> _Aim of the exercise_
Copy out exactly the lines from the one containing "RFID pin IRQ: D4 -> D6" through the end of the records, and no pictures.

※ ※ ※

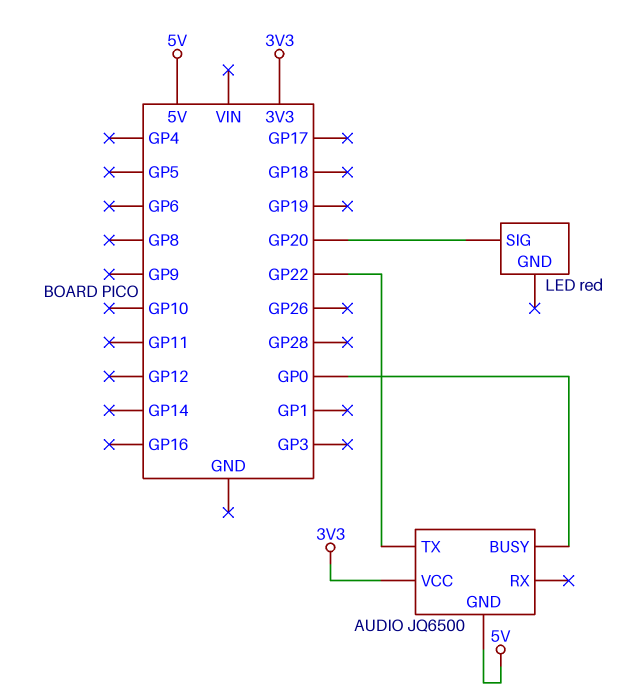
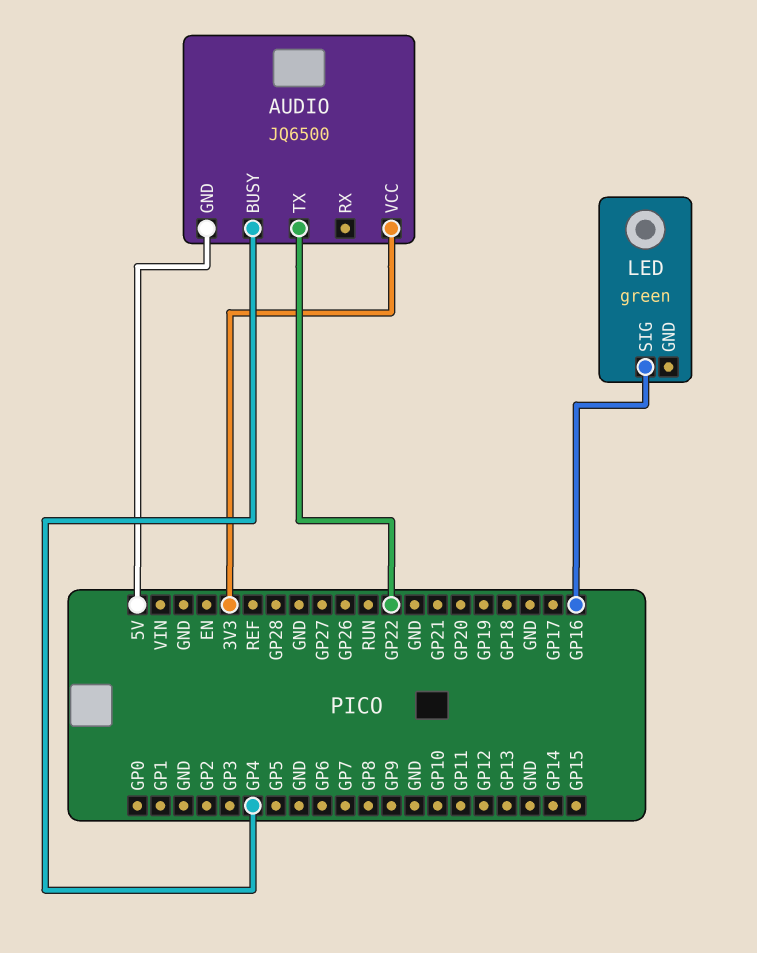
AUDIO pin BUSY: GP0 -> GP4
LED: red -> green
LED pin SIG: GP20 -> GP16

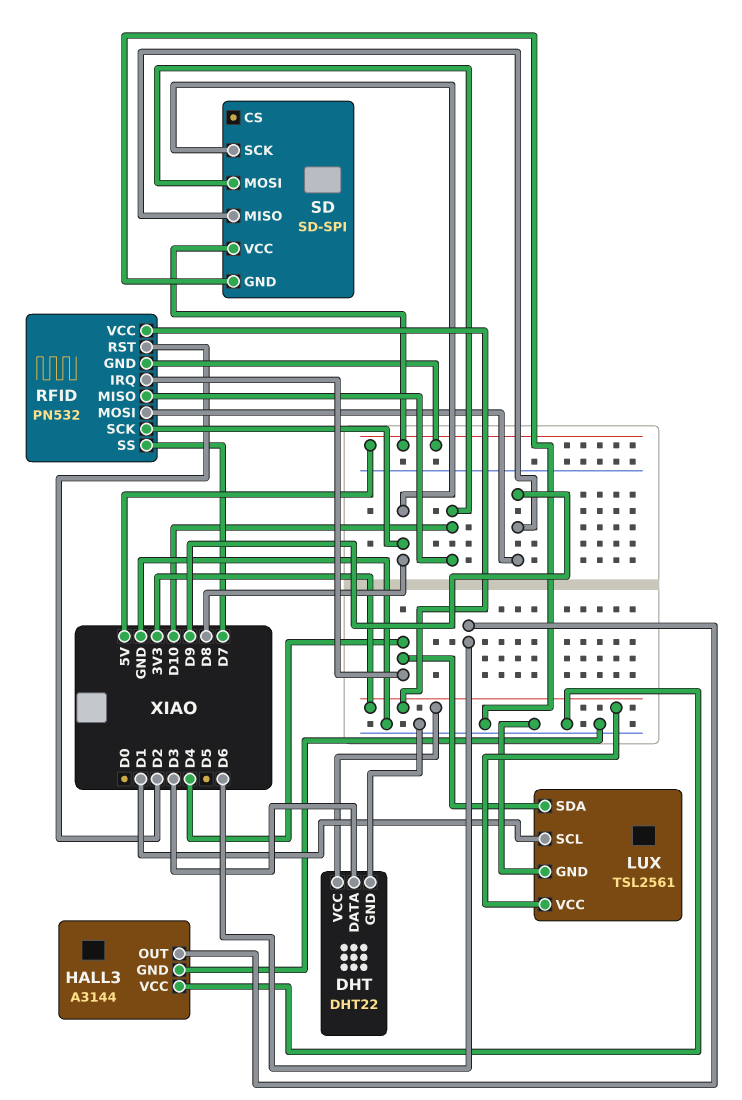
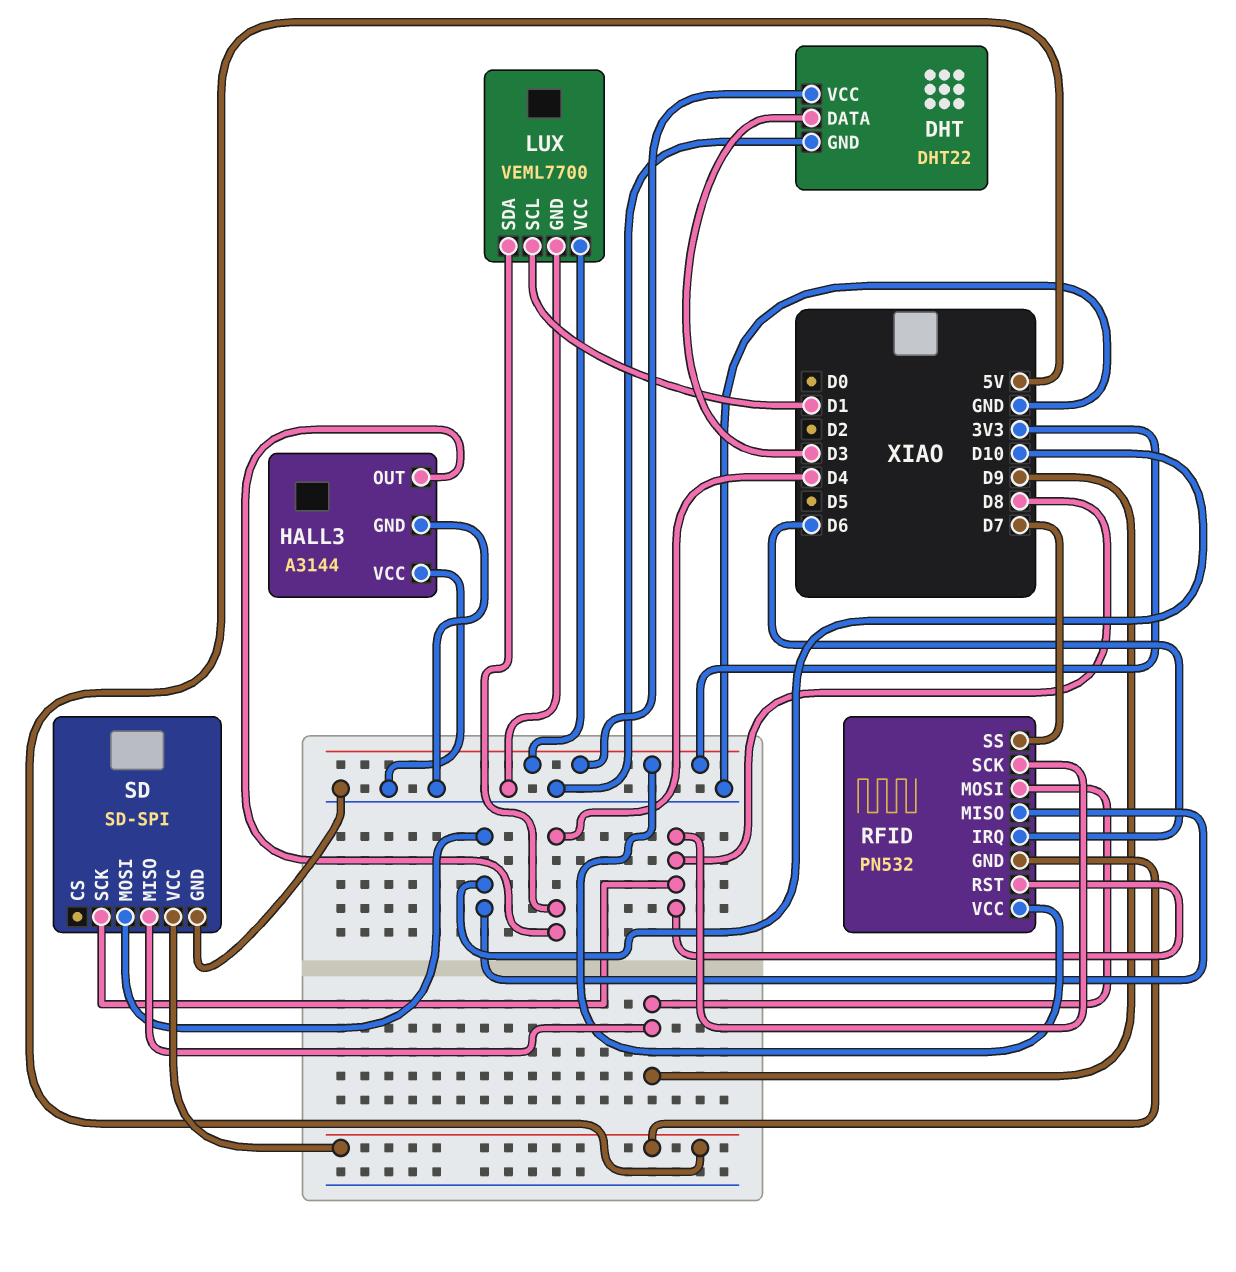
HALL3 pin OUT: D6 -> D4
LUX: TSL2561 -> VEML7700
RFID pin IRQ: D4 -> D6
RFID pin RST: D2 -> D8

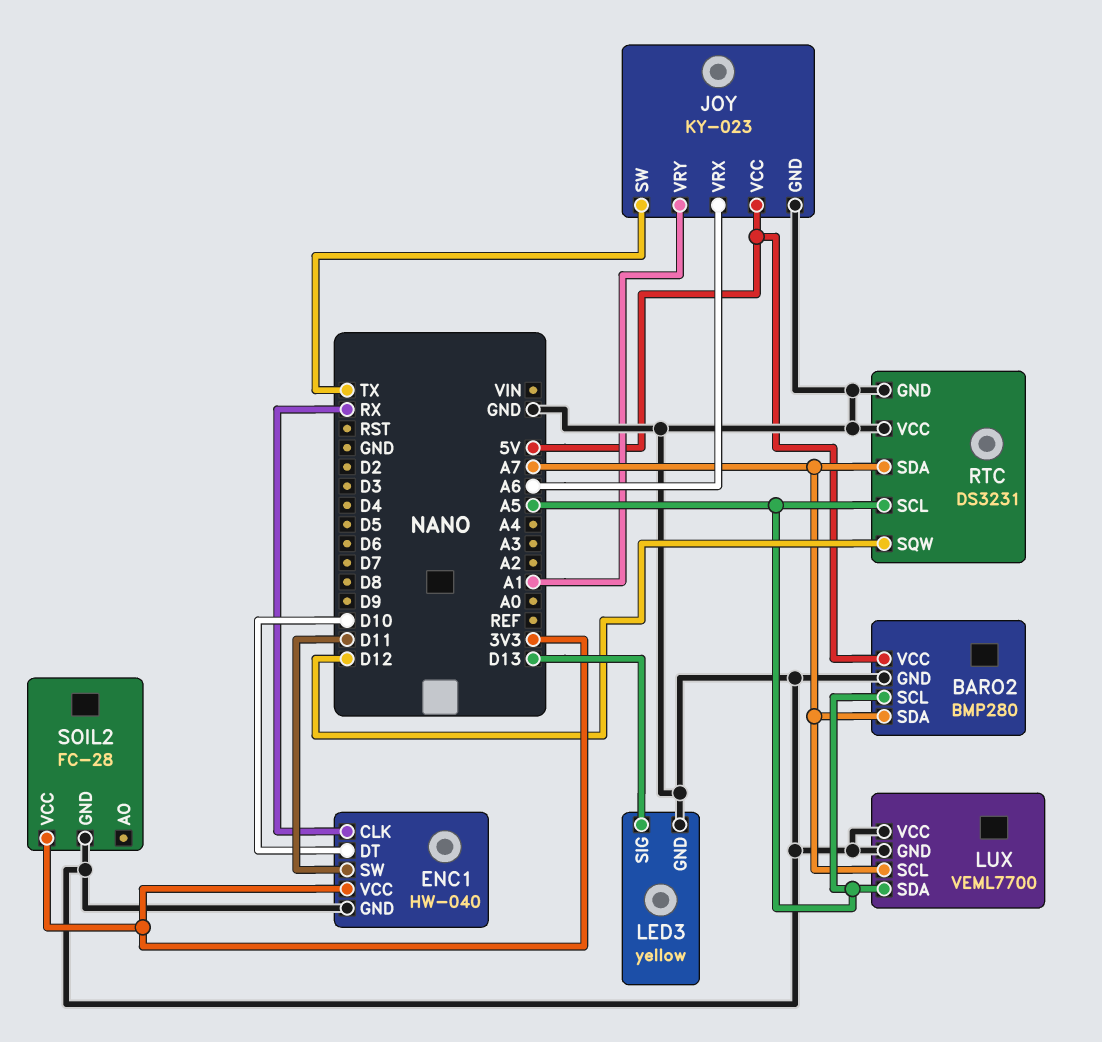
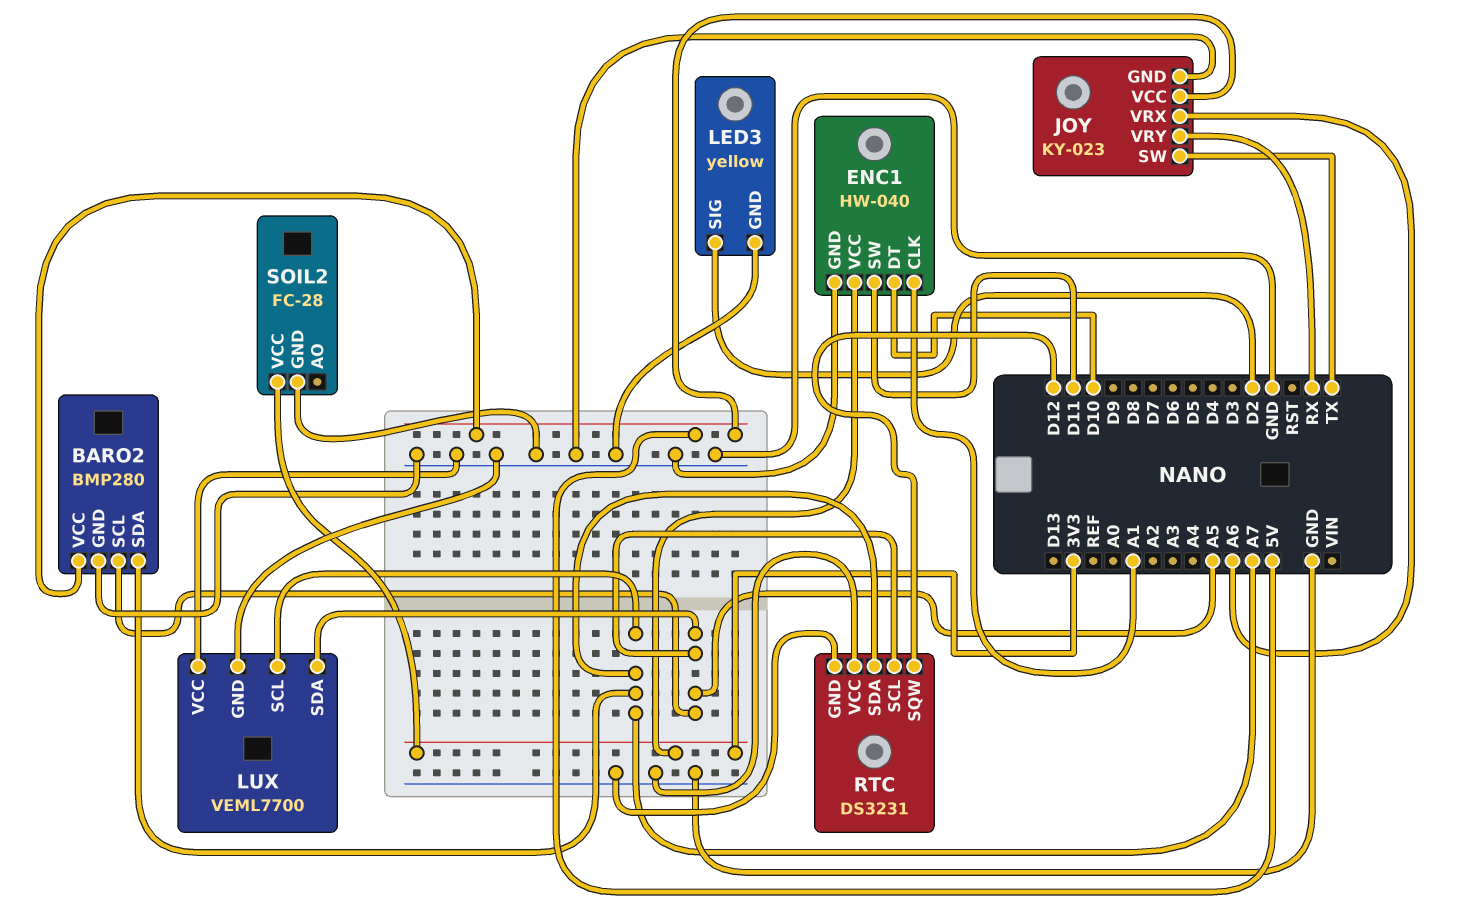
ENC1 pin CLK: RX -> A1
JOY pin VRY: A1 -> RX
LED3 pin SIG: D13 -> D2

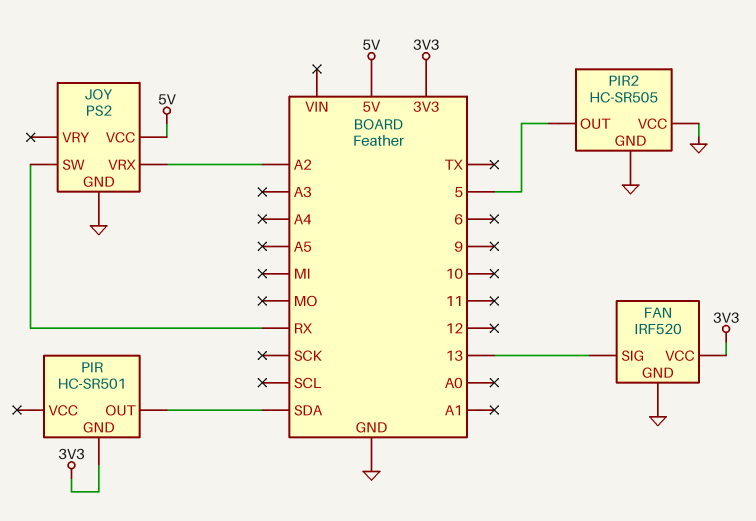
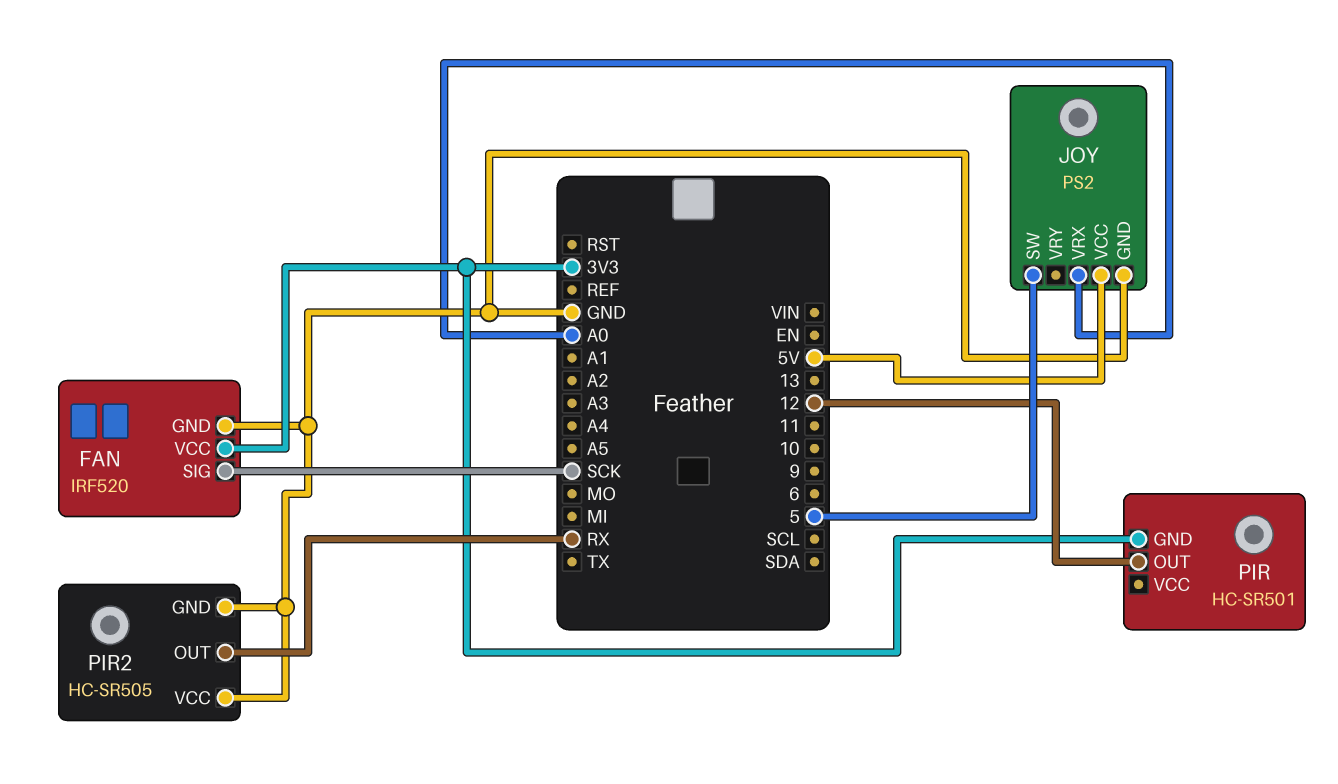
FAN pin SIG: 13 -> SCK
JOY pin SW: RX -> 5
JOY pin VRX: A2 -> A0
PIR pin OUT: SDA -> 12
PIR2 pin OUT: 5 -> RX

※ ※ ※

> _Solution to this problem_
RFID pin IRQ: D4 -> D6
RFID pin RST: D2 -> D8

ENC1 pin CLK: RX -> A1
JOY pin VRY: A1 -> RX
LED3 pin SIG: D13 -> D2

FAN pin SIG: 13 -> SCK
JOY pin SW: RX -> 5
JOY pin VRX: A2 -> A0
PIR pin OUT: SDA -> 12
PIR2 pin OUT: 5 -> RX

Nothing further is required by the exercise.